What to do - Write out the entries below exactly, from the first line to the one with "R3: 470 (GND, N14) -> 470 (N3, N14)", both ends included.

(Revision tracking records)
=== Section Start ===

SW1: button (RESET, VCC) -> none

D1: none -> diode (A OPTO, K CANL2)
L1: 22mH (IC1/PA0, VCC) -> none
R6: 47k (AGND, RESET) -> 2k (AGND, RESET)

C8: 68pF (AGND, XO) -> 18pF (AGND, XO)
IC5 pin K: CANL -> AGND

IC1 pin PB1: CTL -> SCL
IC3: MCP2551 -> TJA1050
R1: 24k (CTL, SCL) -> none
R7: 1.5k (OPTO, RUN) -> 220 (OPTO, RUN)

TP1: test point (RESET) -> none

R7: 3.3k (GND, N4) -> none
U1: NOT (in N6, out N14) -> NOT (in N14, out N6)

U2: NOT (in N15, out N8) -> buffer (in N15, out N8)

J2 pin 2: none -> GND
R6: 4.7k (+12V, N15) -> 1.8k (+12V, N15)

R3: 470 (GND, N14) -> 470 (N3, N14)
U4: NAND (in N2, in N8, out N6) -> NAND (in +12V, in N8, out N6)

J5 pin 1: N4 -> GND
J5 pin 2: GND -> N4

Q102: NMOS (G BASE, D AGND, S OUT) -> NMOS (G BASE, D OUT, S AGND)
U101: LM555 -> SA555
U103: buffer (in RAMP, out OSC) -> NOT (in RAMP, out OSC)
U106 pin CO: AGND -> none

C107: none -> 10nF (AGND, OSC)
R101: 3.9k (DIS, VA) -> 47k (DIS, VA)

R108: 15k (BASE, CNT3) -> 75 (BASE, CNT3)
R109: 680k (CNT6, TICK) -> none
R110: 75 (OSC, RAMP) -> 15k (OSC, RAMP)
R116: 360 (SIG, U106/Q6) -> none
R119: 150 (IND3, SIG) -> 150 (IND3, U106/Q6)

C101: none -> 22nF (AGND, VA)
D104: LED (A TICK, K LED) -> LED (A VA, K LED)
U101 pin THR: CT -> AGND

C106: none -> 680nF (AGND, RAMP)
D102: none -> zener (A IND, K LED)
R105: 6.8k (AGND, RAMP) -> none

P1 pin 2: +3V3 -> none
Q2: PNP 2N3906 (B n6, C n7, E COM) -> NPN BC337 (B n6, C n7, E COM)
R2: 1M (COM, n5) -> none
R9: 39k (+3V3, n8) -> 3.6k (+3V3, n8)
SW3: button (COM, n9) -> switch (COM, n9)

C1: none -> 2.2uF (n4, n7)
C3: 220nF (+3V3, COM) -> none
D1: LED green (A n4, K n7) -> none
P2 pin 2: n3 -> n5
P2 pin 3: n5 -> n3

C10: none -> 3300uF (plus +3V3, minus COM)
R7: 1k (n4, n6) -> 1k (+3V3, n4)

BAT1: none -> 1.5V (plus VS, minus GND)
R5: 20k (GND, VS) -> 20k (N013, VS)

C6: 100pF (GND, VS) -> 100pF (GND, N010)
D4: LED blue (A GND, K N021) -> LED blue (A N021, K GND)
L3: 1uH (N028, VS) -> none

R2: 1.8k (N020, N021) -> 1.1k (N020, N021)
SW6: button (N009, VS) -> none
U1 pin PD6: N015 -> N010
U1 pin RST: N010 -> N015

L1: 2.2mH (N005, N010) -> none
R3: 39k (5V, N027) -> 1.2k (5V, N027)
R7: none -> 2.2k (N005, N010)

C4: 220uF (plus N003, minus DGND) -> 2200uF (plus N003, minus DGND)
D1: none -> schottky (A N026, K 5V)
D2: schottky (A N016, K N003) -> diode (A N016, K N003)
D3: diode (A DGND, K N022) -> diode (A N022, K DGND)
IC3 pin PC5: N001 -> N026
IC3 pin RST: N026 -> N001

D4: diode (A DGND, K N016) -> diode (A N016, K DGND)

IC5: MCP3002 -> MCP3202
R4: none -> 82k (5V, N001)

=== Section End ===

Solution -
SW1: button (RESET, VCC) -> none

D1: none -> diode (A OPTO, K CANL2)
L1: 22mH (IC1/PA0, VCC) -> none
R6: 47k (AGND, RESET) -> 2k (AGND, RESET)

C8: 68pF (AGND, XO) -> 18pF (AGND, XO)
IC5 pin K: CANL -> AGND

IC1 pin PB1: CTL -> SCL
IC3: MCP2551 -> TJA1050
R1: 24k (CTL, SCL) -> none
R7: 1.5k (OPTO, RUN) -> 220 (OPTO, RUN)

TP1: test point (RESET) -> none

R7: 3.3k (GND, N4) -> none
U1: NOT (in N6, out N14) -> NOT (in N14, out N6)

U2: NOT (in N15, out N8) -> buffer (in N15, out N8)

J2 pin 2: none -> GND
R6: 4.7k (+12V, N15) -> 1.8k (+12V, N15)

R3: 470 (GND, N14) -> 470 (N3, N14)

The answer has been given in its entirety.